[Supplied information]
####################
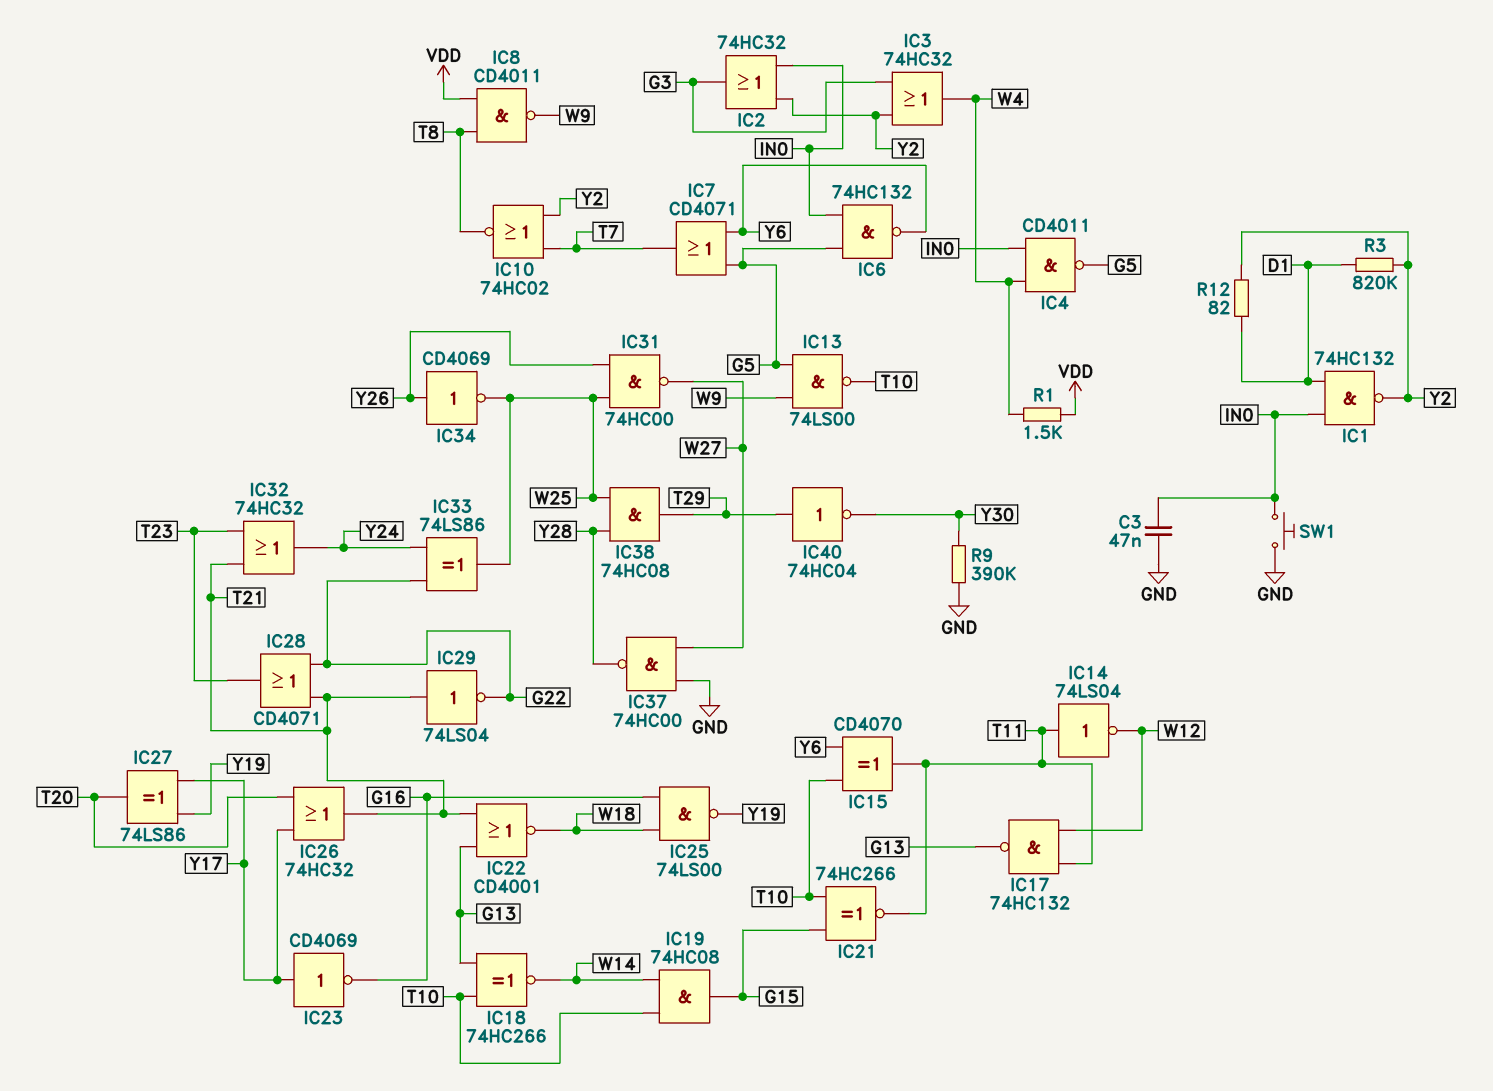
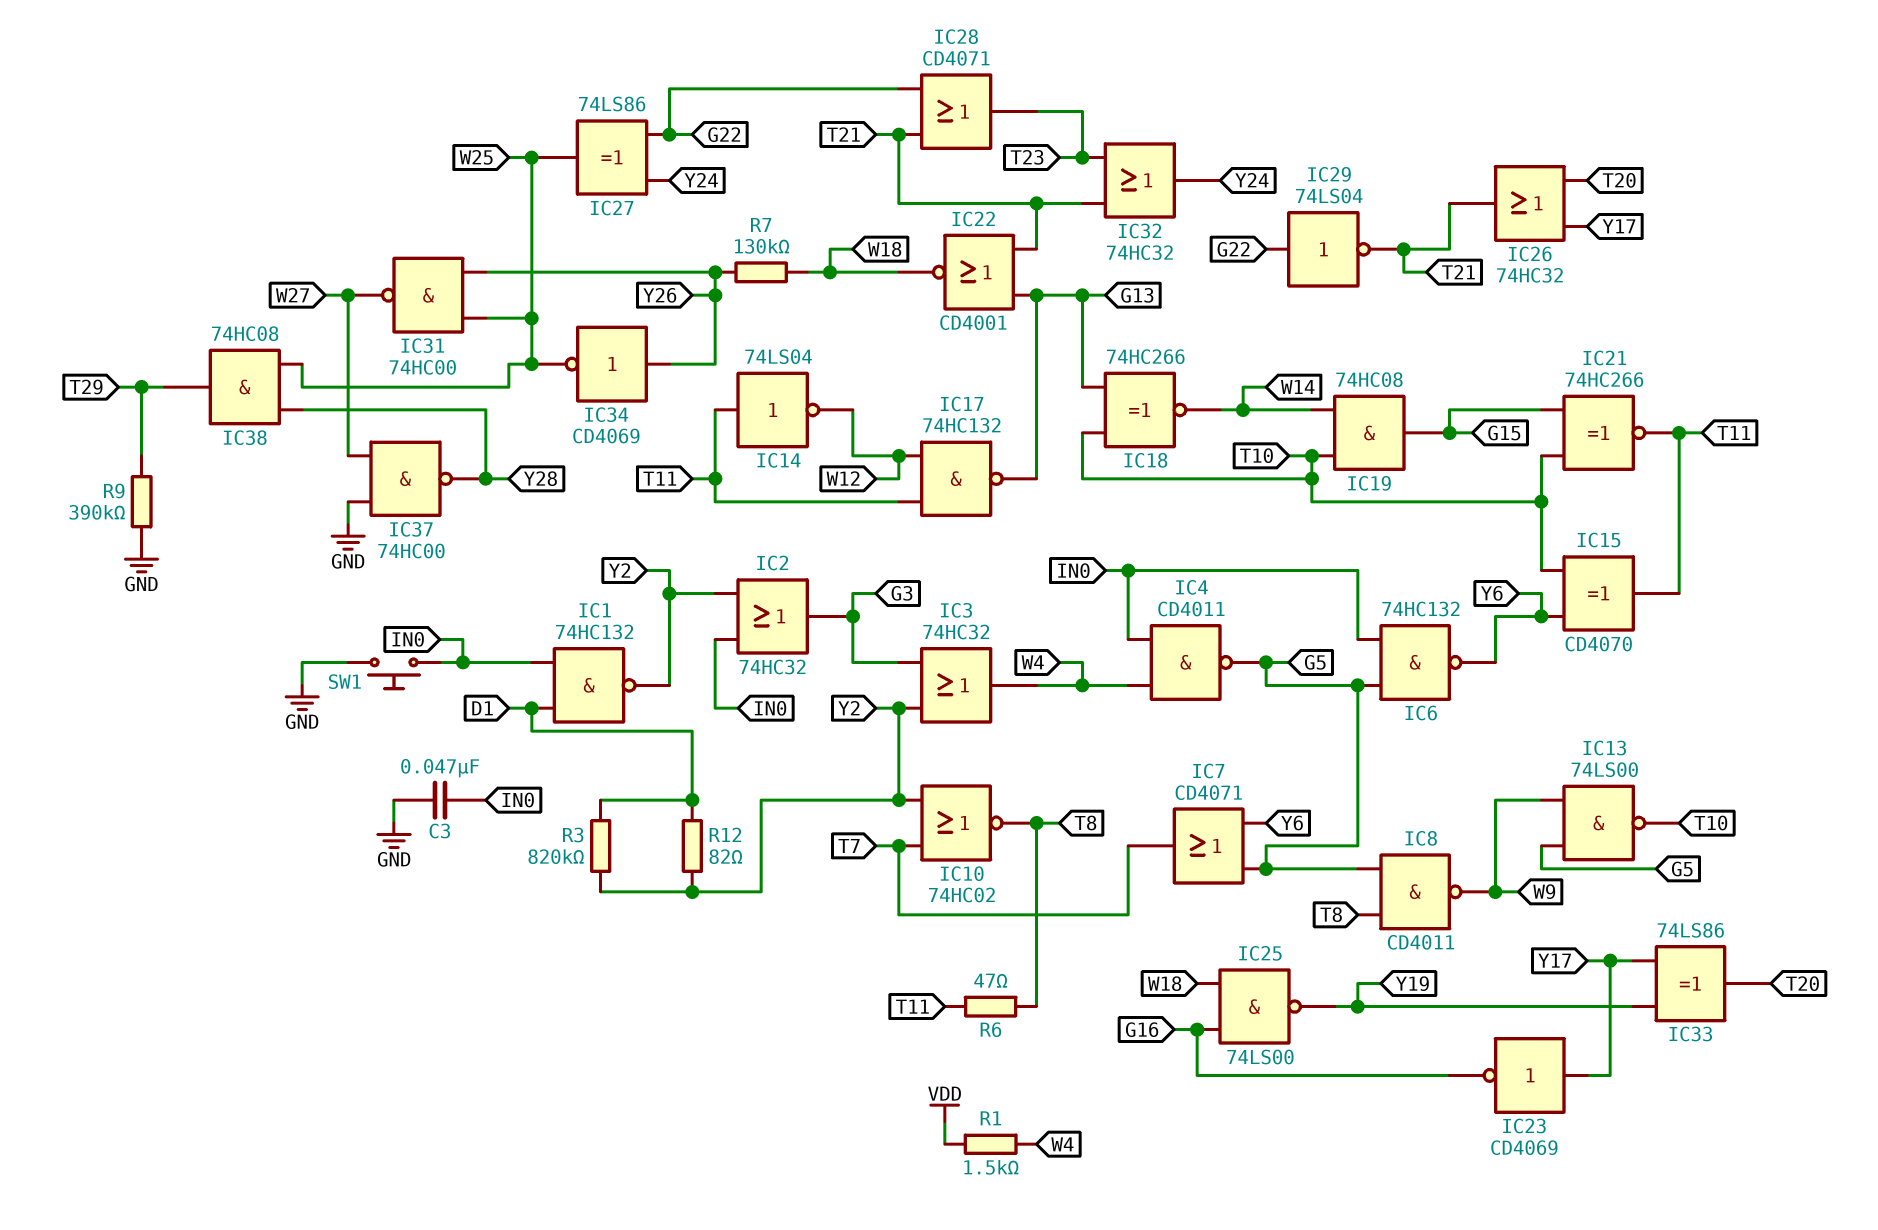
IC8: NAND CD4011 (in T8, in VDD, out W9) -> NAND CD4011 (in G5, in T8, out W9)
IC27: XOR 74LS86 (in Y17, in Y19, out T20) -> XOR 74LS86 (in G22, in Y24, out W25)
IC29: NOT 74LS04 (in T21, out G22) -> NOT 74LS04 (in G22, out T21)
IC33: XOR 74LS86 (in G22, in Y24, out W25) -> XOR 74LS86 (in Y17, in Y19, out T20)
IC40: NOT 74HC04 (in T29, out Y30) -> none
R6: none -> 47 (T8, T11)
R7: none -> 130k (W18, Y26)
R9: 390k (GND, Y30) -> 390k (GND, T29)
####################
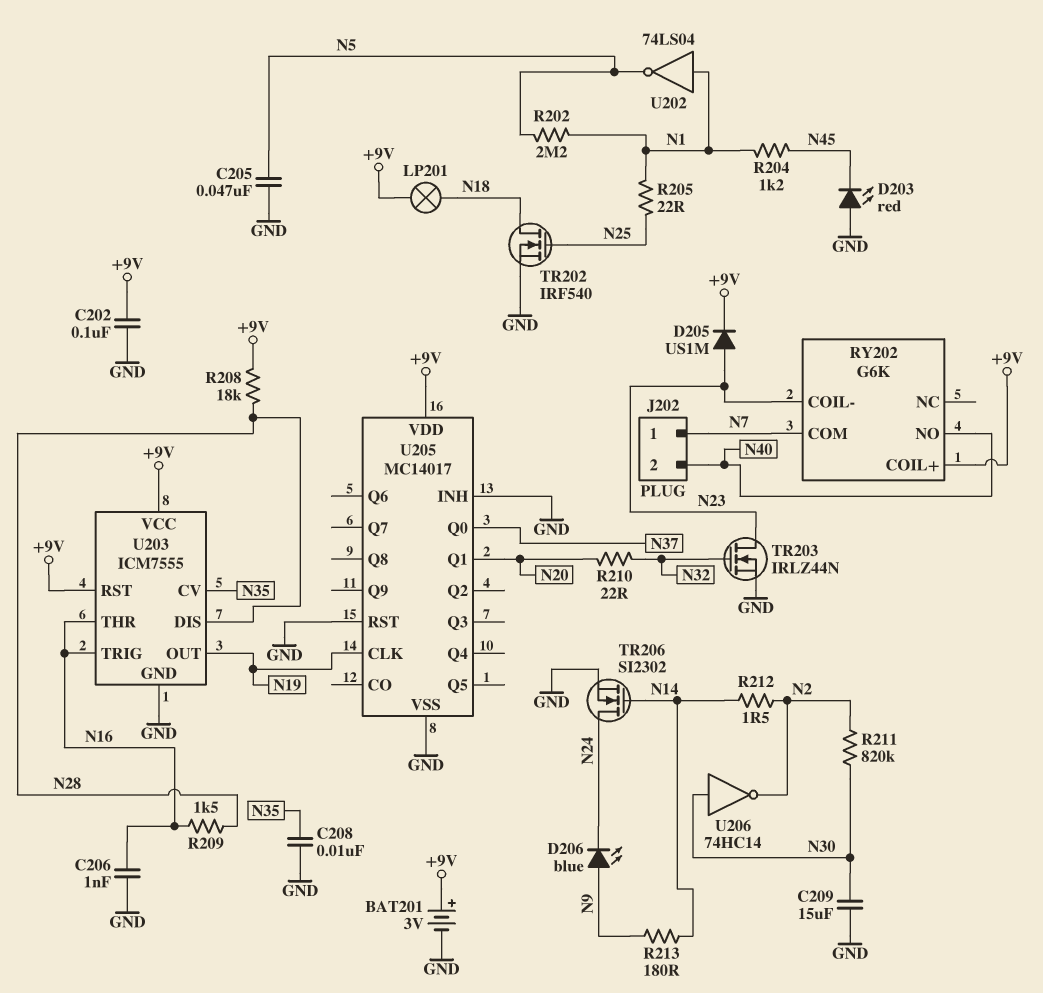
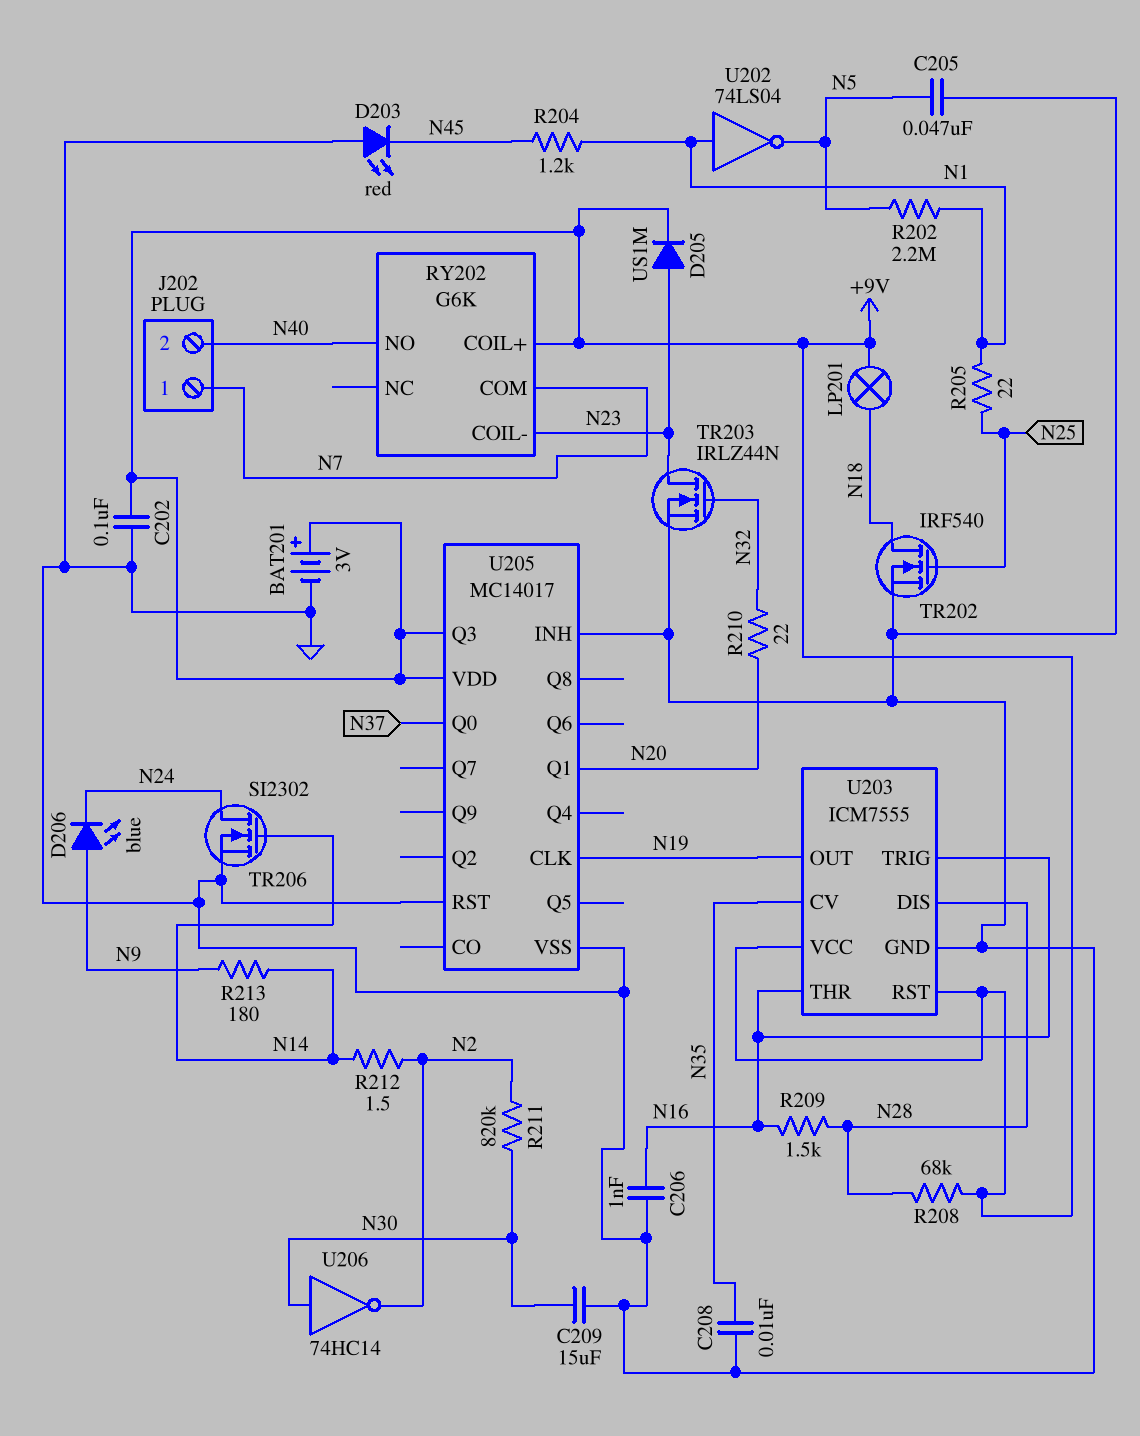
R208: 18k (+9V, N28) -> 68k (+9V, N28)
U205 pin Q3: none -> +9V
####################
[Exercise description] Search the data for "none". Copy every matching line.

[Problem solution]
IC40: NOT 74HC04 (in T29, out Y30) -> none
R6: none -> 47 (T8, T11)
R7: none -> 130k (W18, Y26)
U205 pin Q3: none -> +9V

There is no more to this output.